Source data:
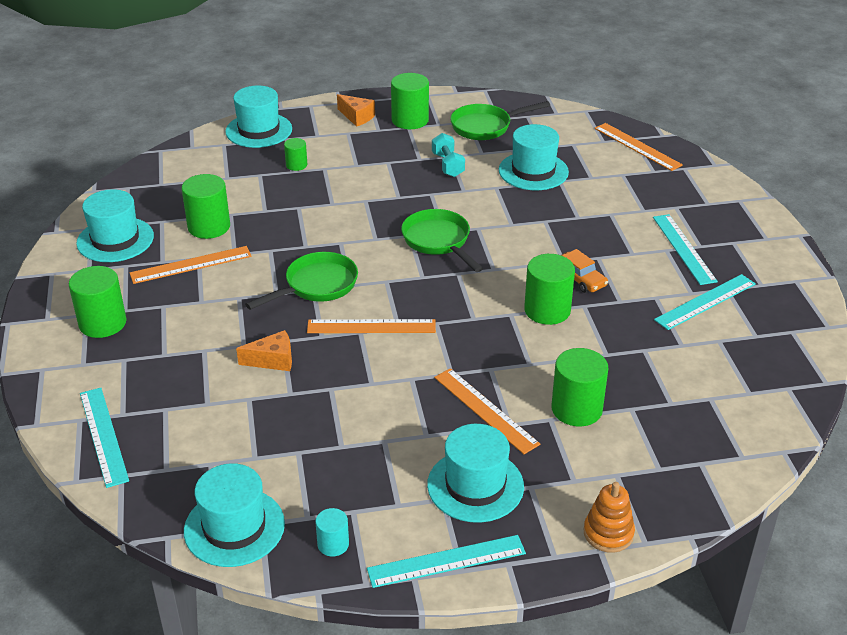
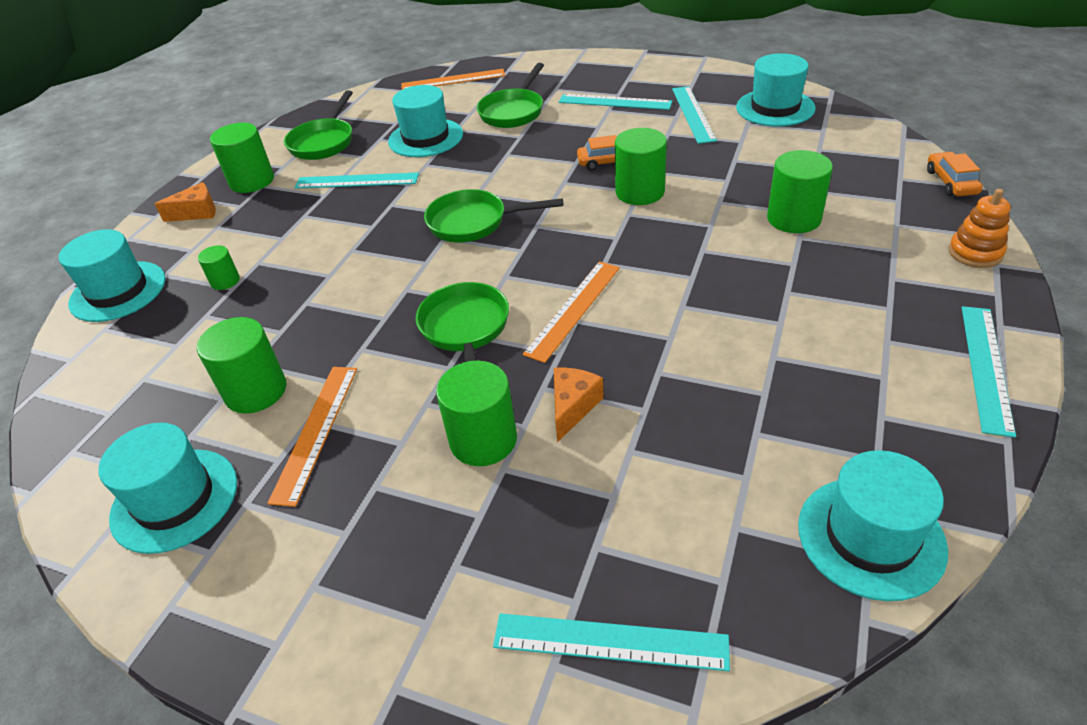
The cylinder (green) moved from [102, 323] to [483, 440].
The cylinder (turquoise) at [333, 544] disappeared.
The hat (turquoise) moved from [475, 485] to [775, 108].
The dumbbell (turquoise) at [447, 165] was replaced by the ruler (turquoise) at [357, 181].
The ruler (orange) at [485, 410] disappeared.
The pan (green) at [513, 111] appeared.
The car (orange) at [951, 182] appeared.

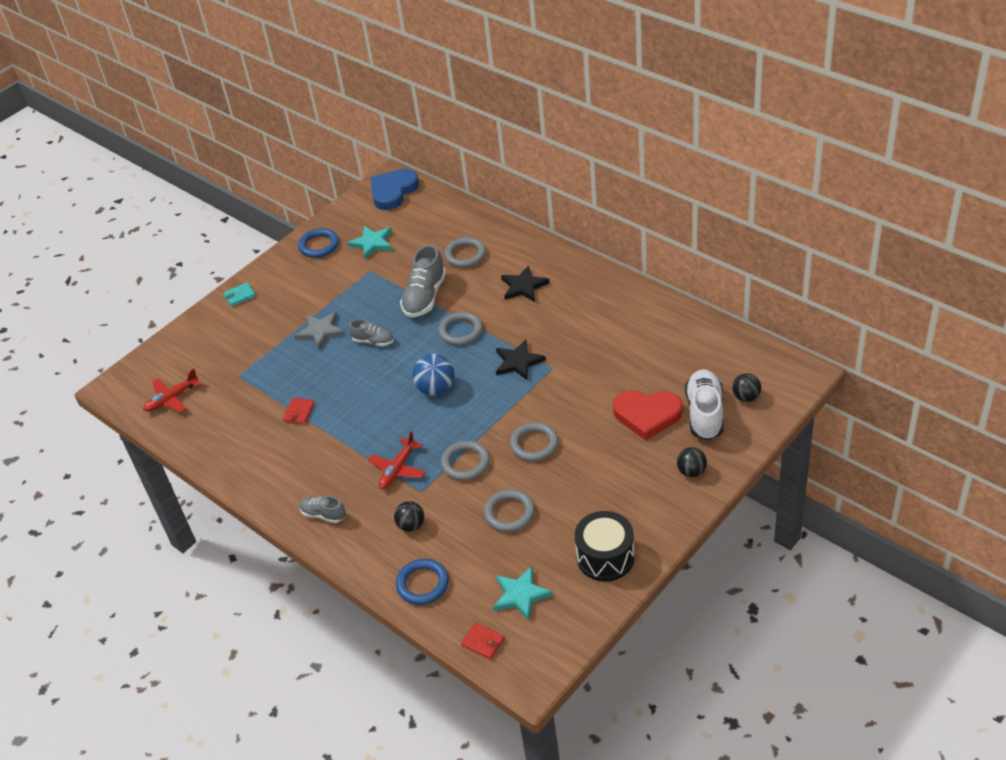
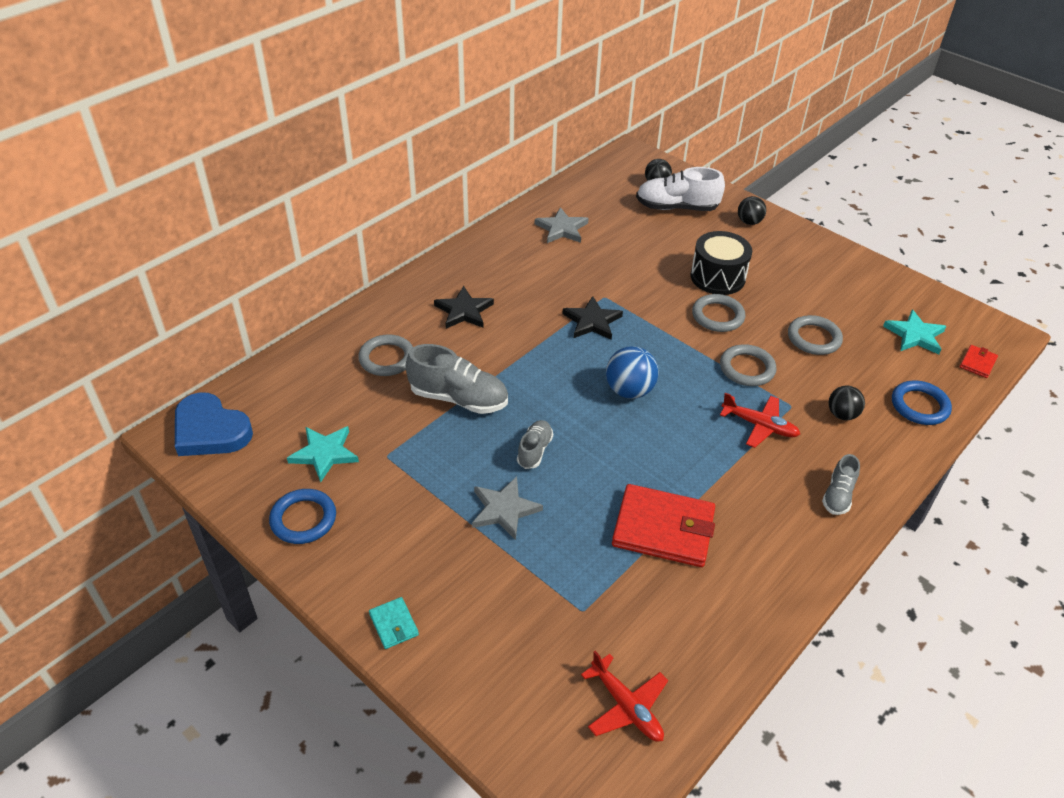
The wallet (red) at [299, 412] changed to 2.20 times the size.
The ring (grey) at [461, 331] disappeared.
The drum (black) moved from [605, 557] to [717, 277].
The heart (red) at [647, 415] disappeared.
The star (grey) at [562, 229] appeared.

*ACTION ITEM*.
For every line above with the word "ruler" in it, make a copy.

*FINISHED TASK*.
The dumbbell (turquoise) at [447, 165] was replaced by the ruler (turquoise) at [357, 181].
The ruler (orange) at [485, 410] disappeared.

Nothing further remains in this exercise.